[SUPPLIED MATERIAL Boundary: Start]
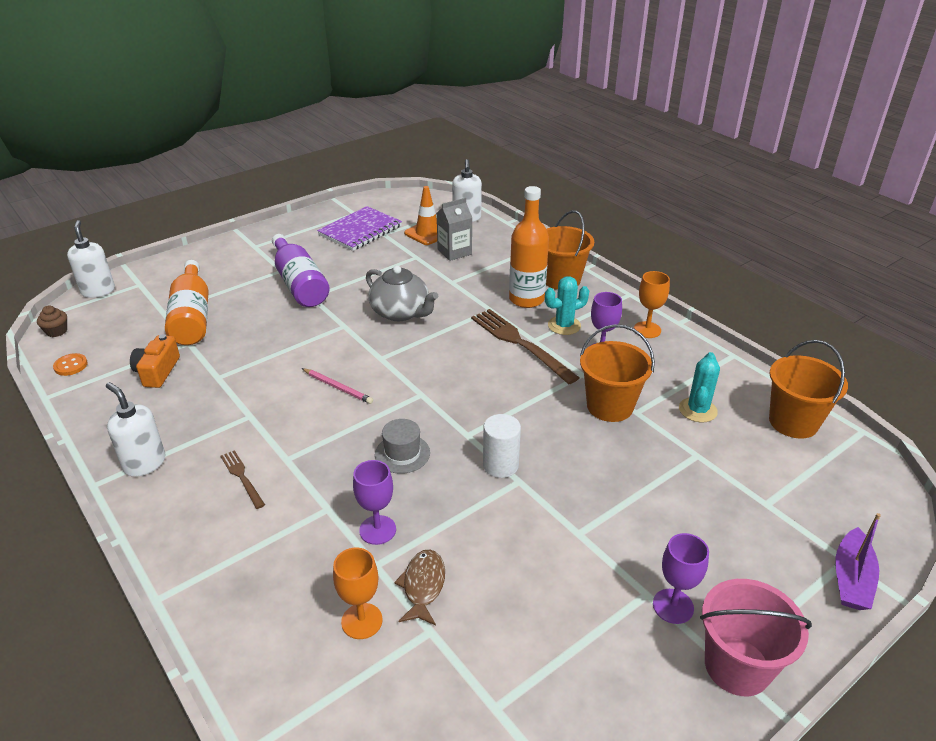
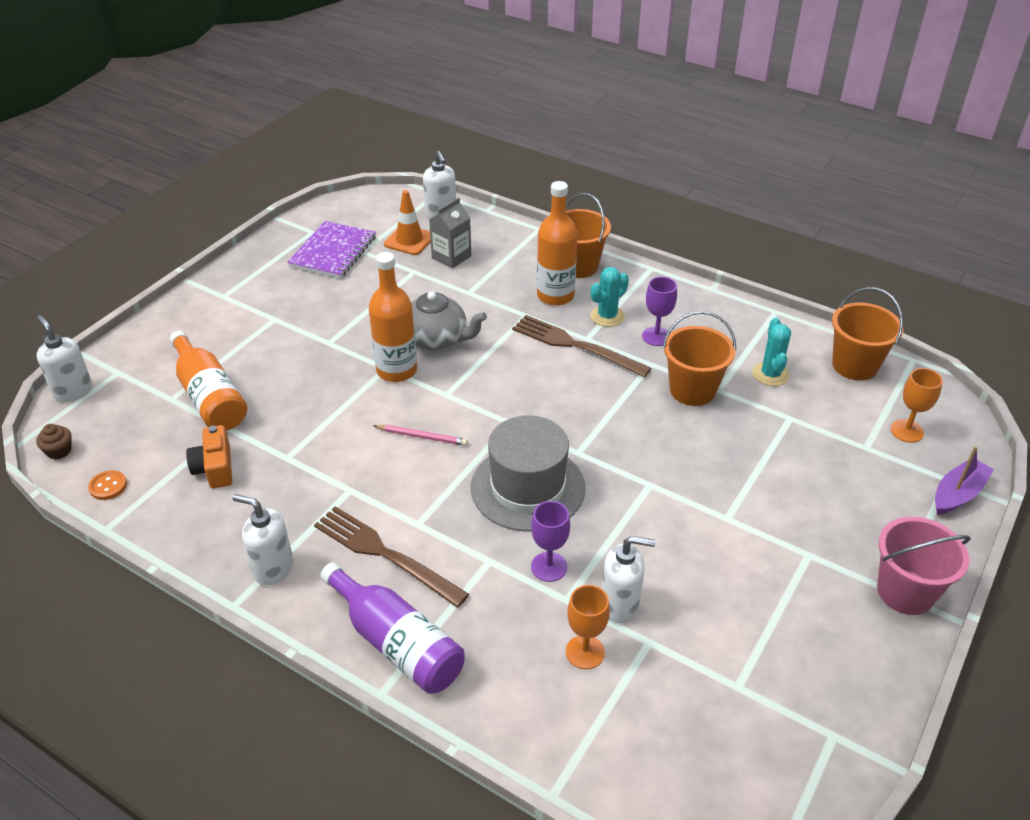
camera: 20 degrees left, 5 degrees up
brown fork [220,450,265,509] -> brown fork [314,506,469,608], size x1.96
purple bottle [272,234,330,307] -> purple bottle moved to [320,562,465,694]
grey hat [375,419,430,474] -> grey hat [471,415,585,531], size x2.04
brown fish [394,549,445,625] -> white soap dispenser [602,536,655,623]
white cylinder [483,414,521,478] -> none
orange goblet [634,271,670,338] -> orange goblet moved to [891,368,943,443]
purple goblet [653,533,709,624] -> none
purple boat [835,513,881,610] -> purple boat turned 135 degrees counterclockwise [935,446,994,515]
none -> orange bottle [368,252,417,382]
[SUPPLIED MATERIAL Boundary: End]
YOUR OBJECTIVE - State only how many lines above hold the string "bottle".

EXERCISE RESULT - 2